# Assignment
Pictures aside, write every record out again word for word.

# Available records

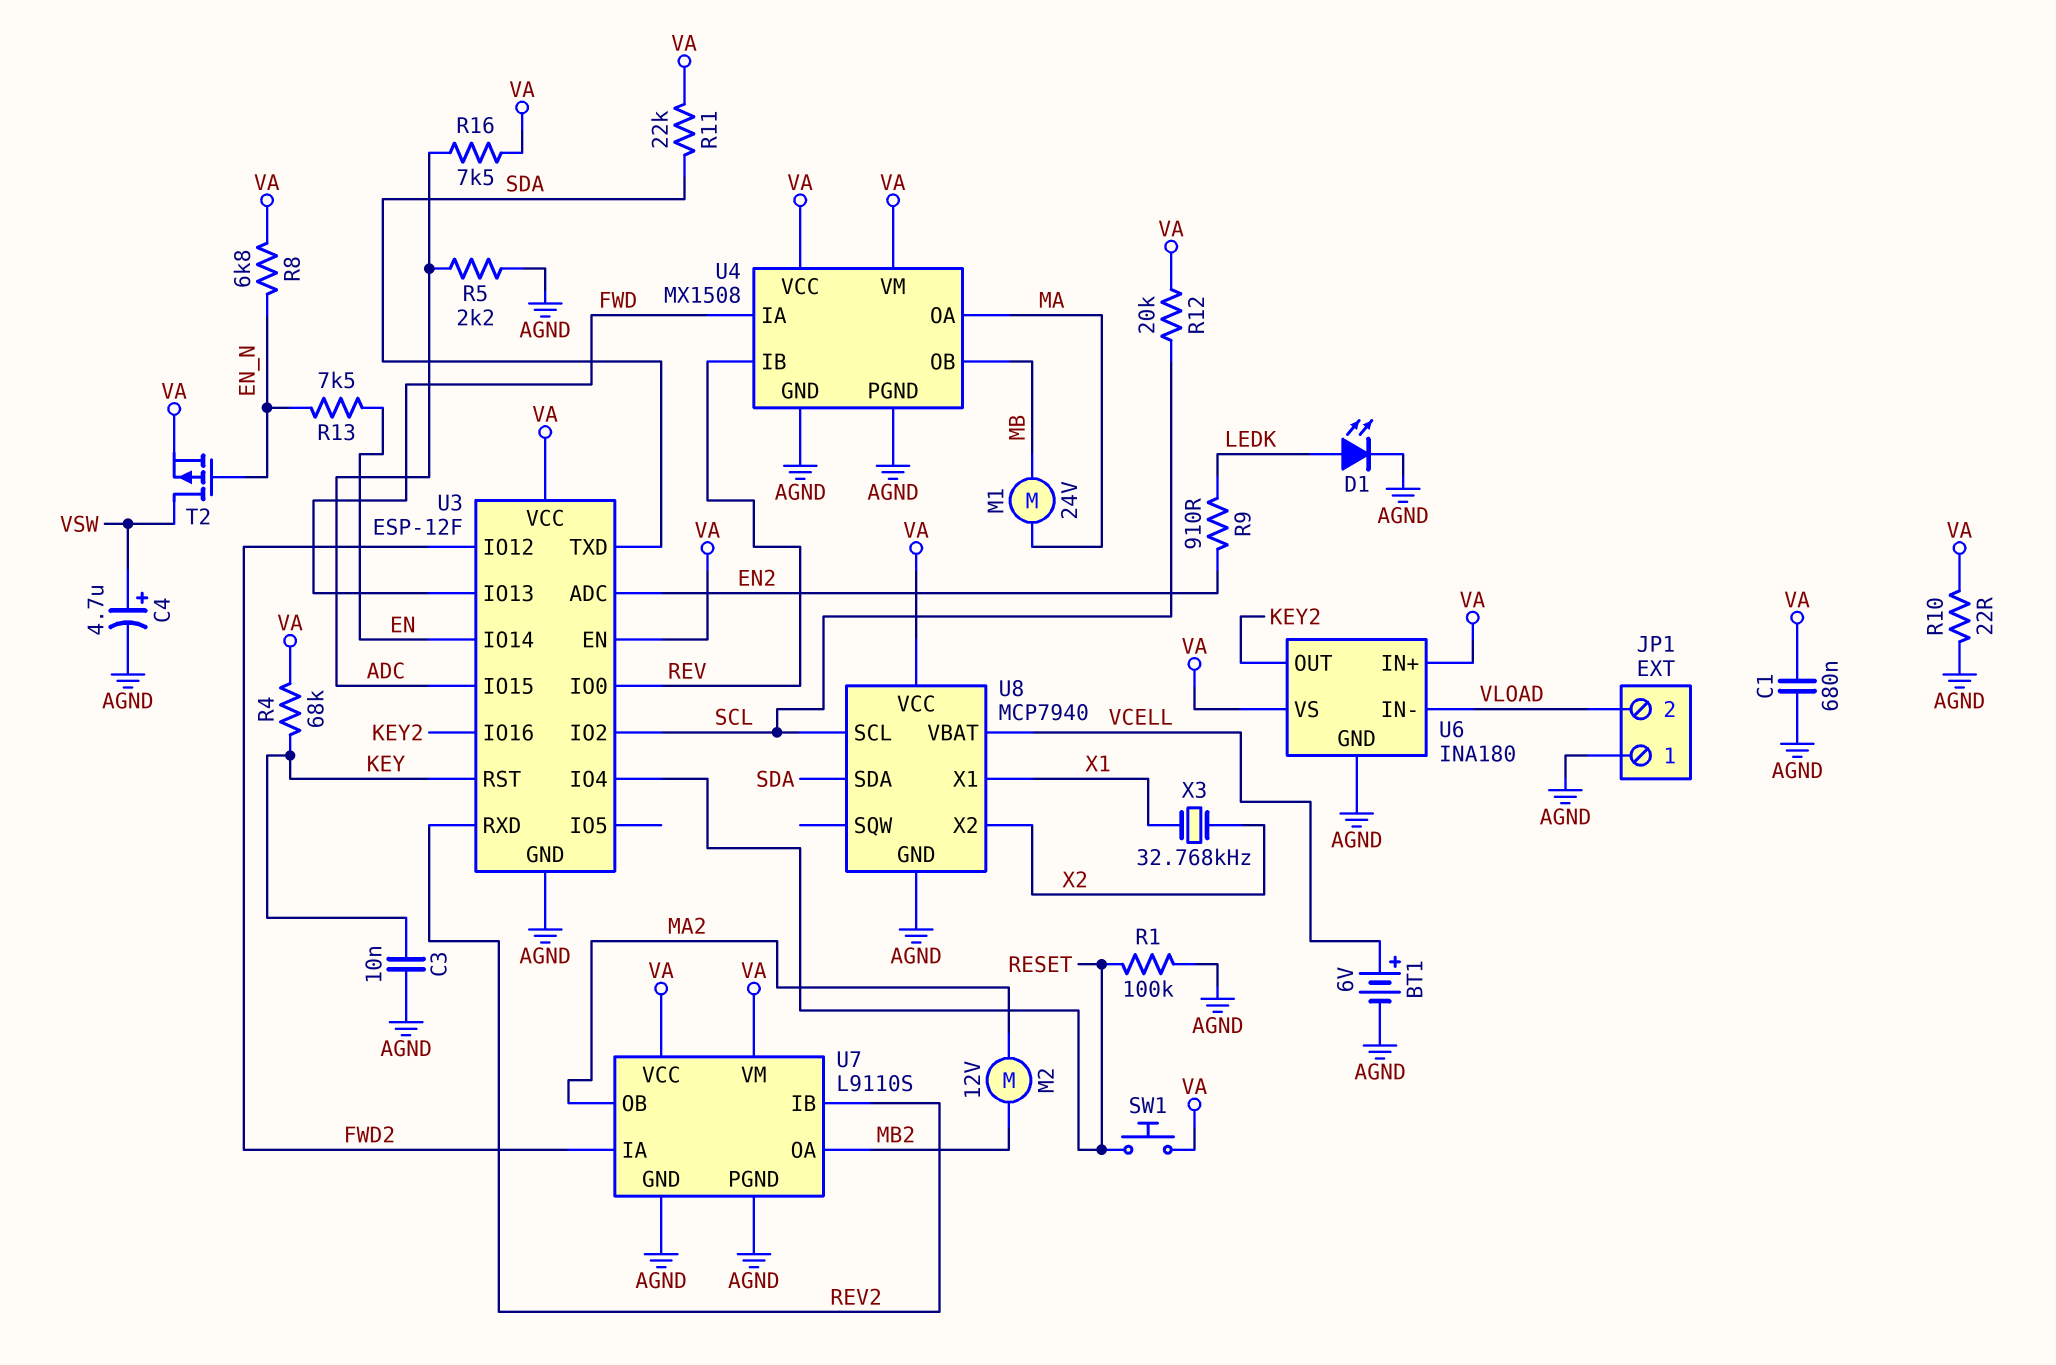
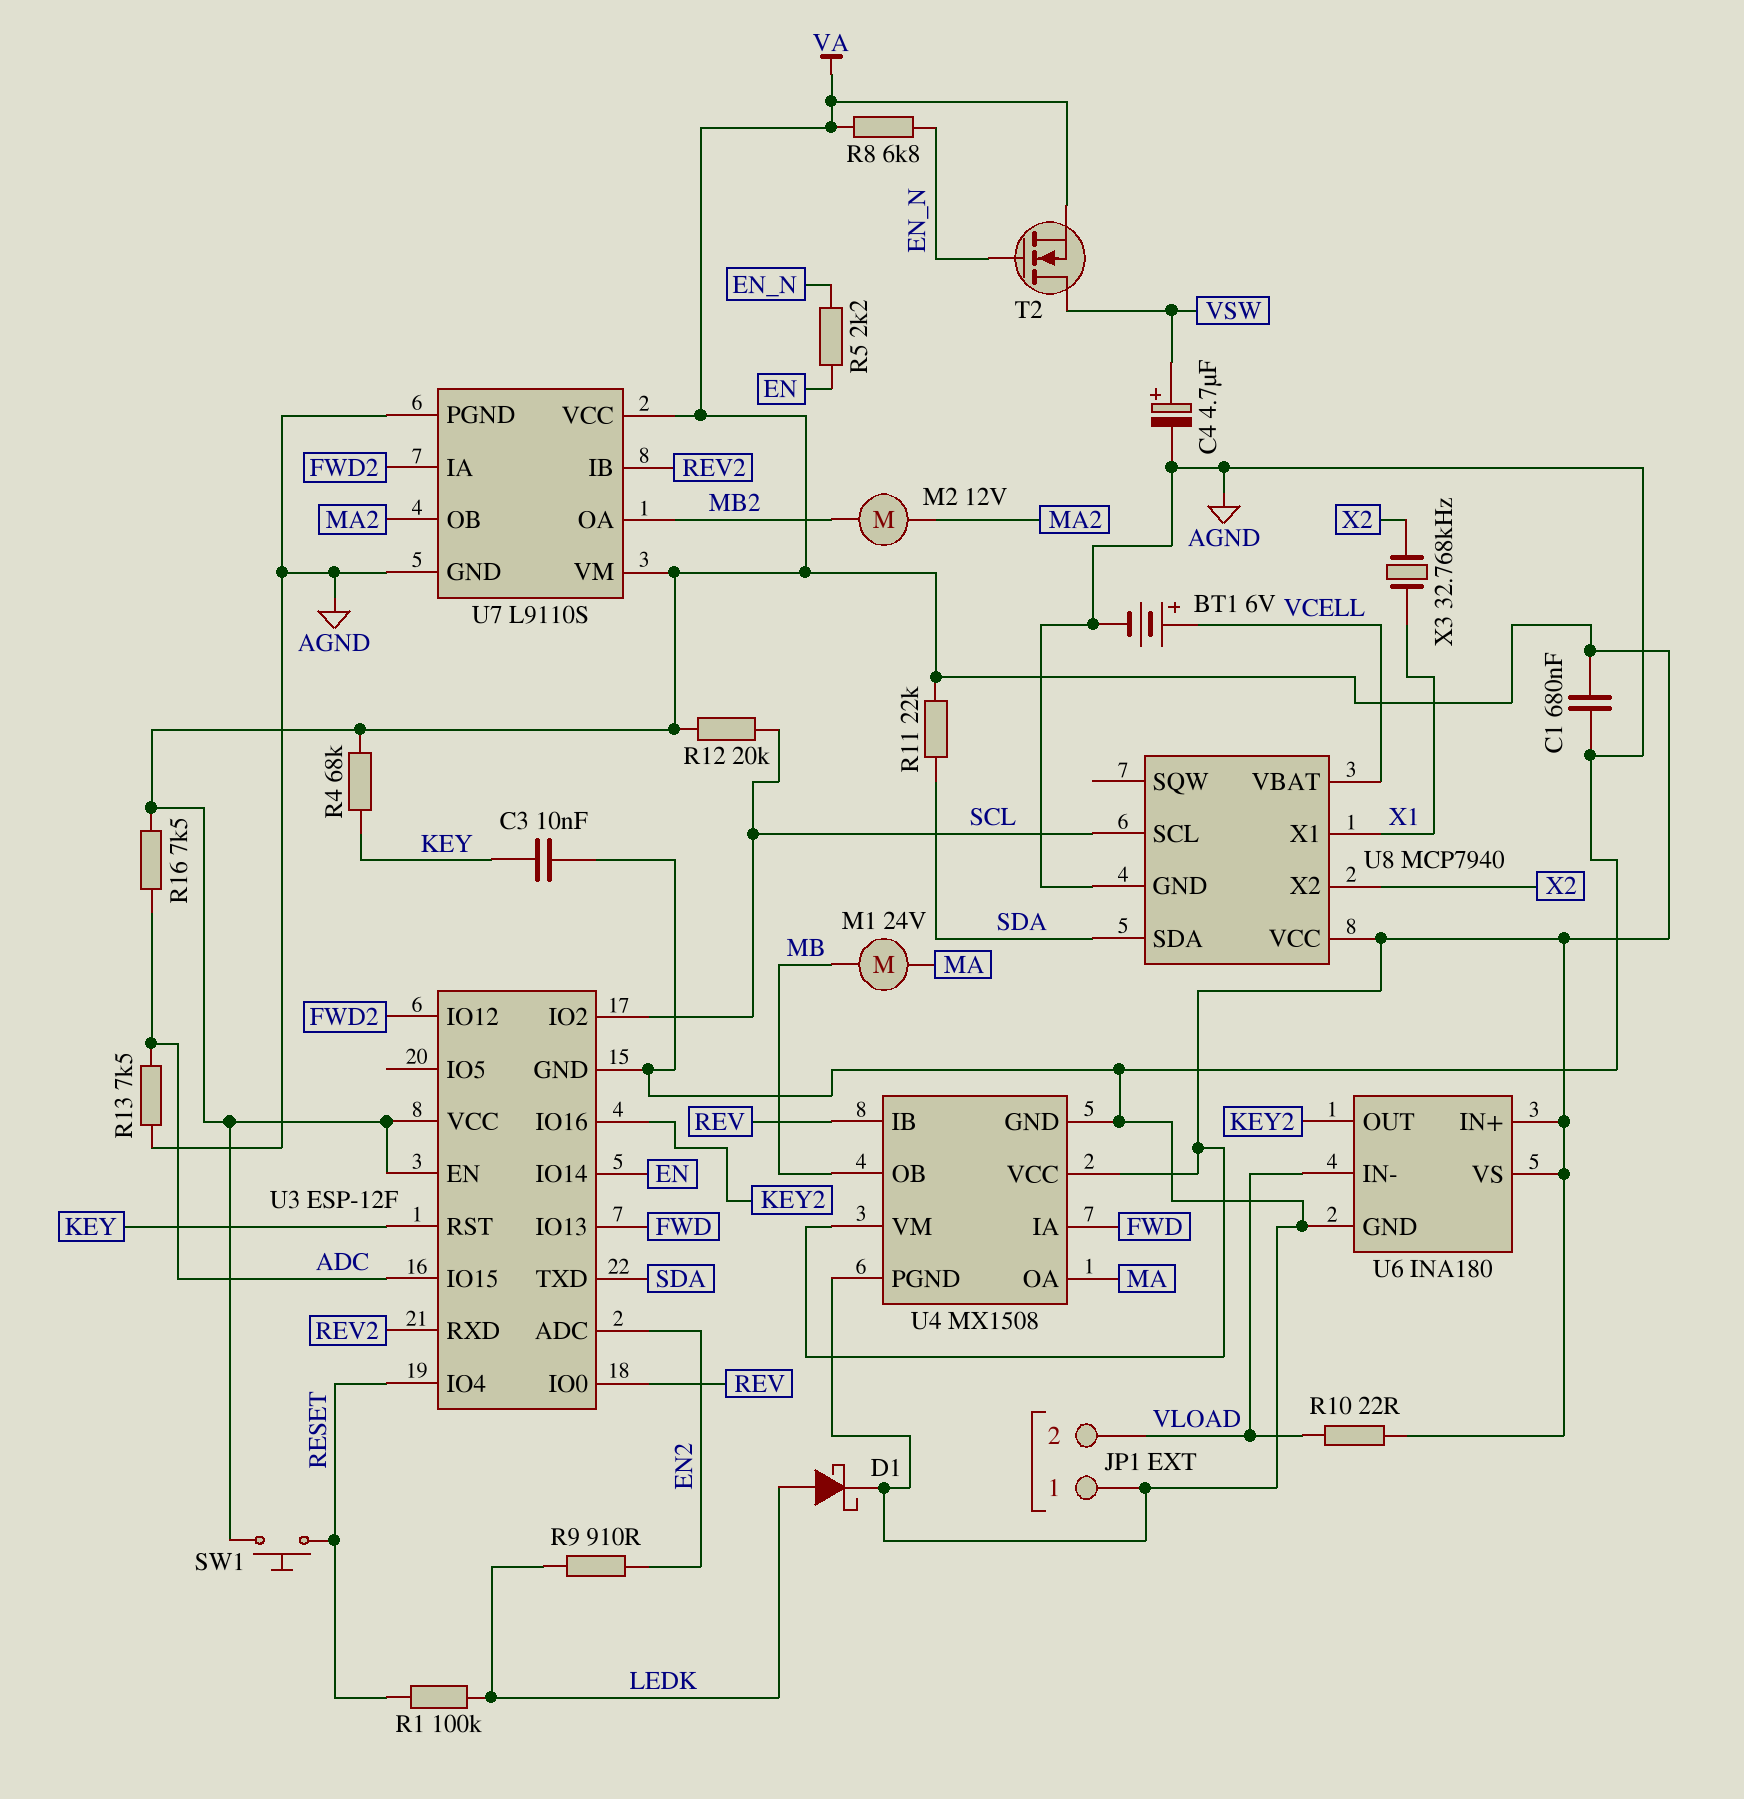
D1: LED (A LEDK, K AGND) -> schottky (A LEDK, K AGND)
R1: 100k (AGND, RESET) -> 100k (LEDK, RESET)
R5: 2.2k (ADC, AGND) -> 2.2k (EN, EN_N)
R10: 22 (AGND, VA) -> 22 (VA, VLOAD)
R13: 7.5k (EN, EN_N) -> 7.5k (ADC, AGND)
T2: PMOS (G EN_N, D VSW, S VA) -> NMOS (G EN_N, D VSW, S VA)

# Solution to this exercise
D1: LED (A LEDK, K AGND) -> schottky (A LEDK, K AGND)
R1: 100k (AGND, RESET) -> 100k (LEDK, RESET)
R5: 2.2k (ADC, AGND) -> 2.2k (EN, EN_N)
R10: 22 (AGND, VA) -> 22 (VA, VLOAD)
R13: 7.5k (EN, EN_N) -> 7.5k (ADC, AGND)
T2: PMOS (G EN_N, D VSW, S VA) -> NMOS (G EN_N, D VSW, S VA)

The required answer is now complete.